Only the number is needed: the count of lines in the records with the word "none".

====================

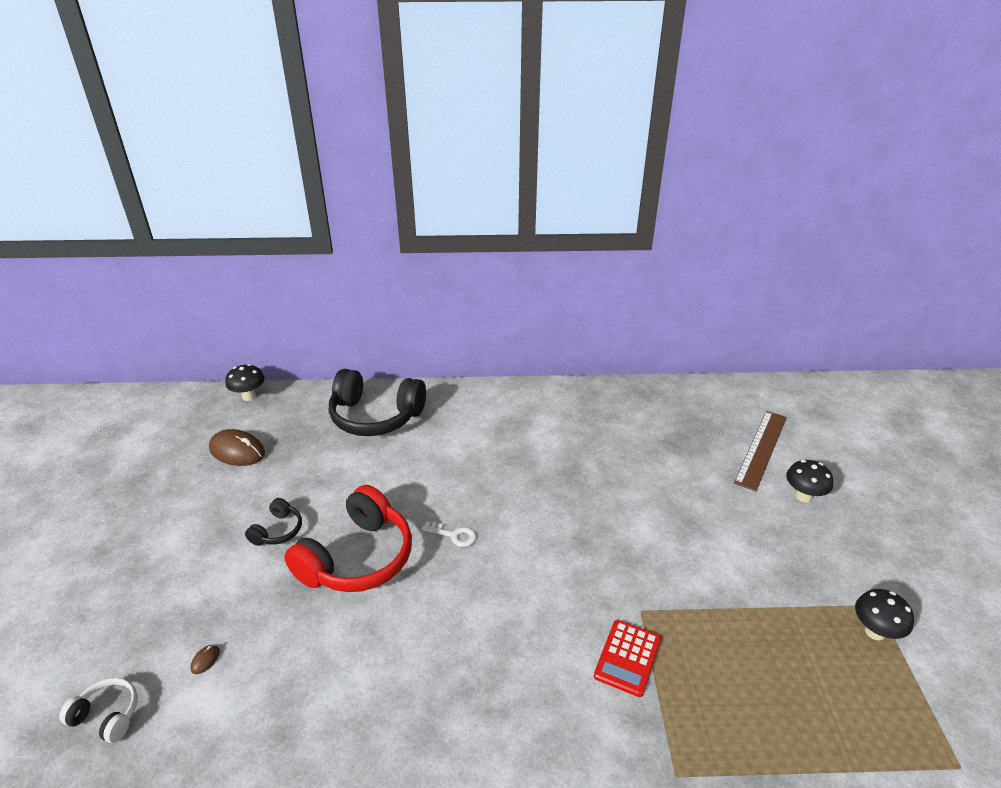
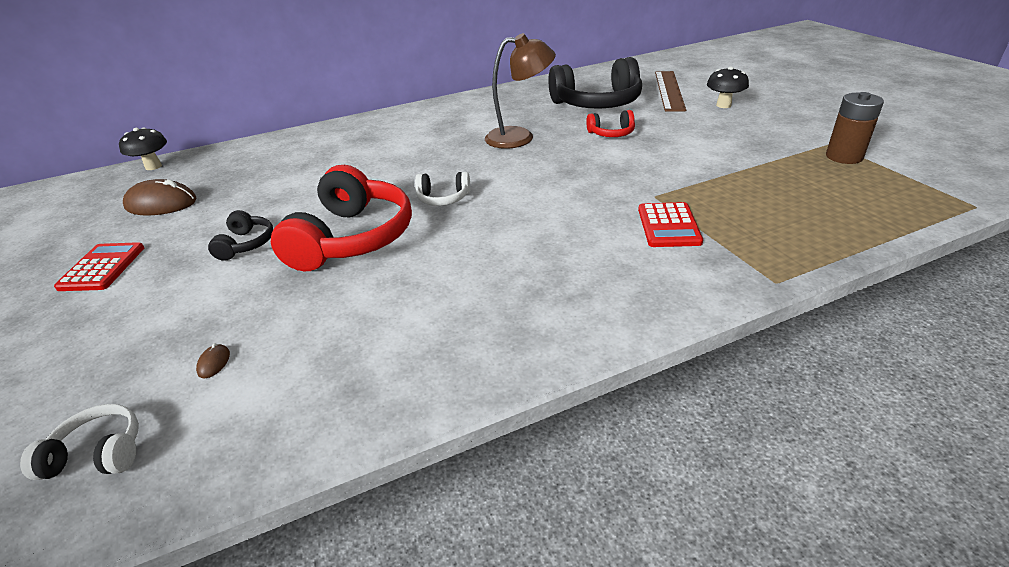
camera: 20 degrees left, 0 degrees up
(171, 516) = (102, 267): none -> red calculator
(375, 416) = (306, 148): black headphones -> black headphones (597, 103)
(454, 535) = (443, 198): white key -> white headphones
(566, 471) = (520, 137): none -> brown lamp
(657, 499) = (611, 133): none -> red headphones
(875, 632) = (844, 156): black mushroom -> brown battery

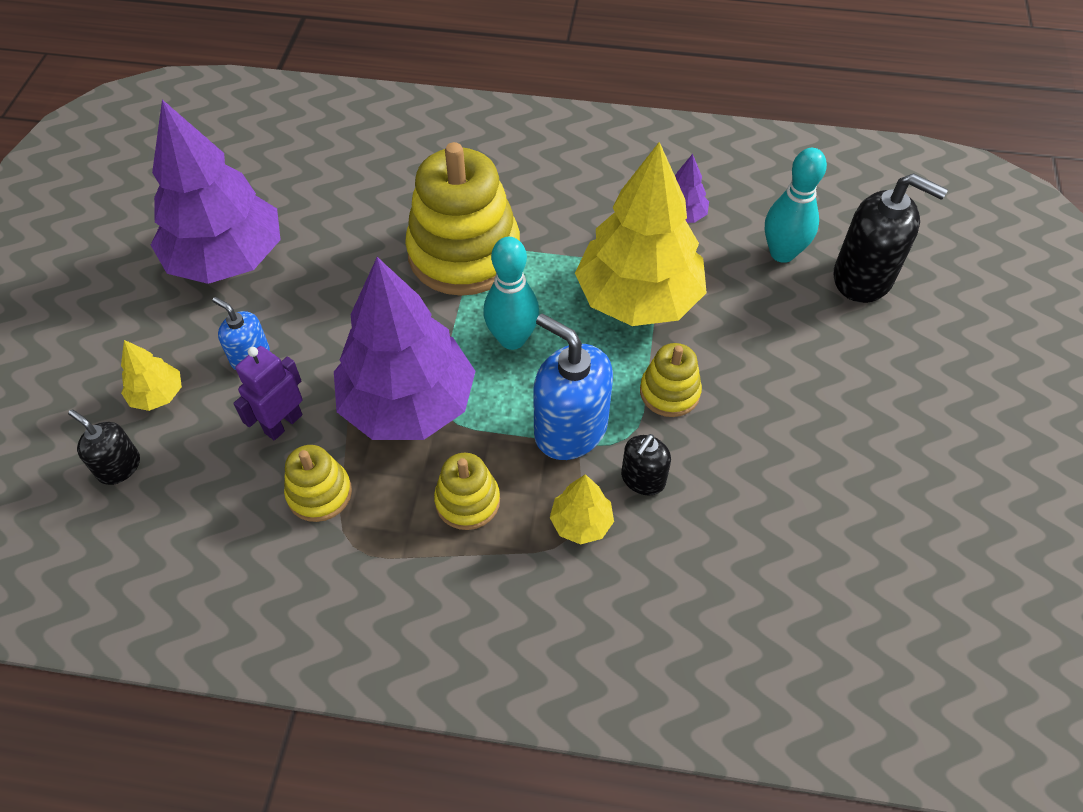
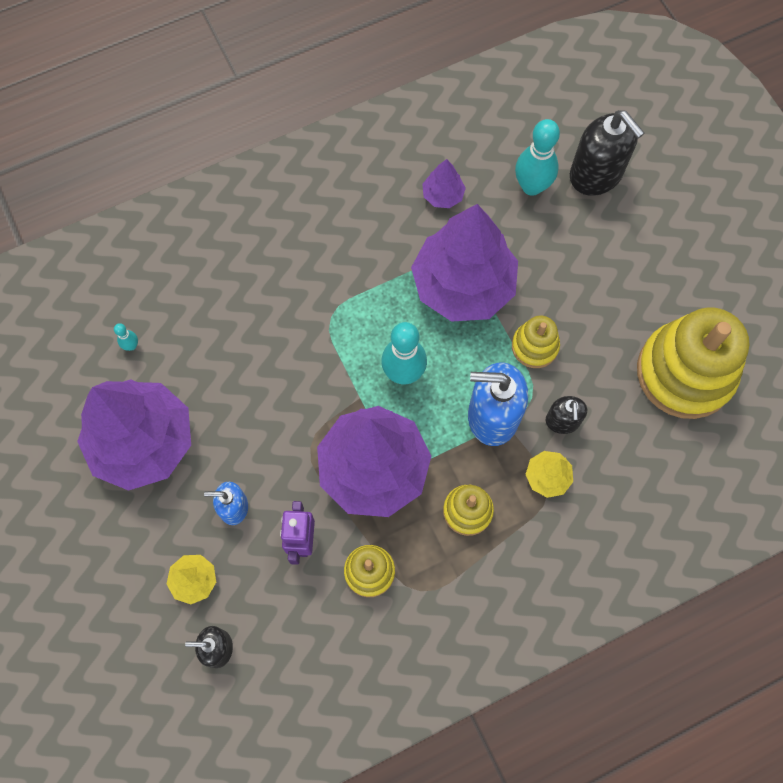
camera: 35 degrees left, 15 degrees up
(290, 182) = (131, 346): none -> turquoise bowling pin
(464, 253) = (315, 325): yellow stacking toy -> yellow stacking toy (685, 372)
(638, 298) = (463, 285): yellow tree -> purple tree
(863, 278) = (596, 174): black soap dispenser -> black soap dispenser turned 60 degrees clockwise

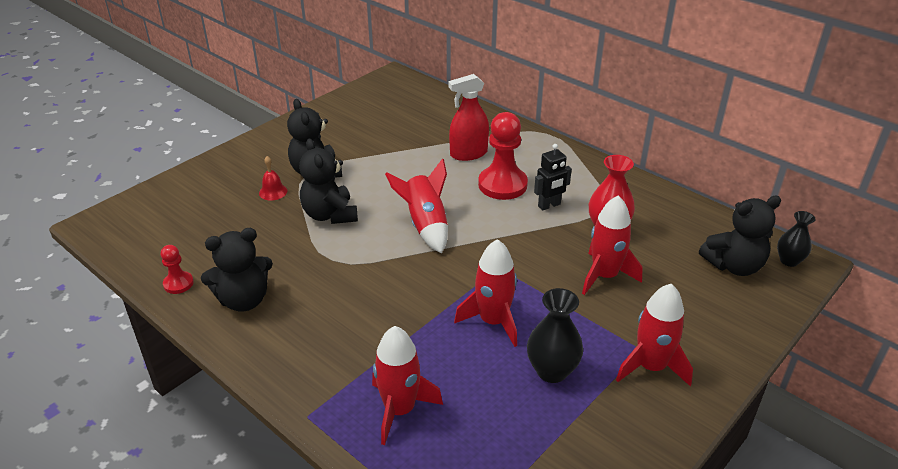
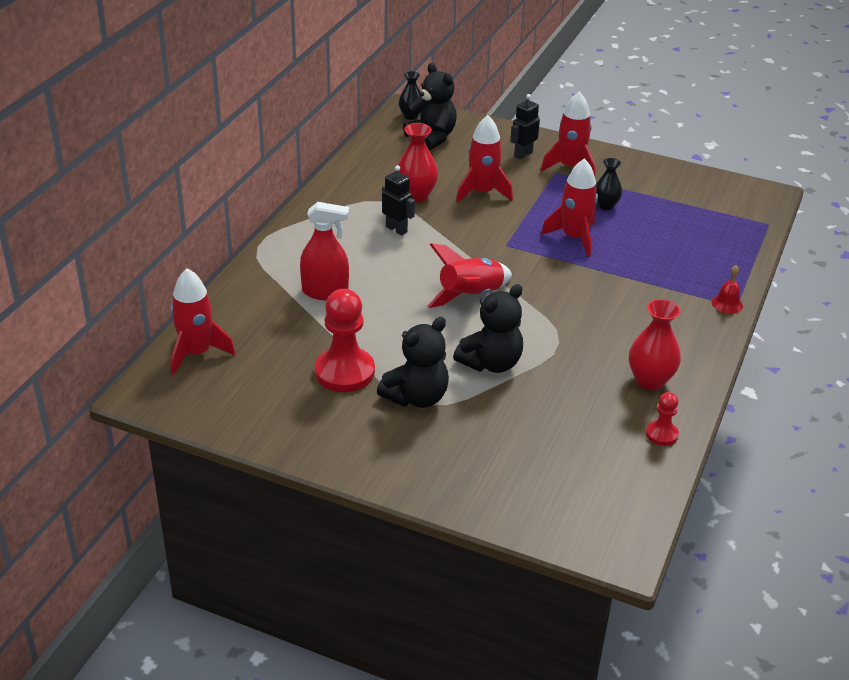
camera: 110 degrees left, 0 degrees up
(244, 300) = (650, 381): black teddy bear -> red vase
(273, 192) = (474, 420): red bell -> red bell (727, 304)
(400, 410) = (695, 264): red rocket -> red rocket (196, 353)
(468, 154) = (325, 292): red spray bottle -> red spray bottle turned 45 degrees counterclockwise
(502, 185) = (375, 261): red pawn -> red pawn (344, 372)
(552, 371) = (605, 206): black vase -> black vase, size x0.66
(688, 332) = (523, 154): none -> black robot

====================

### OUTPUT OF THE TASK
5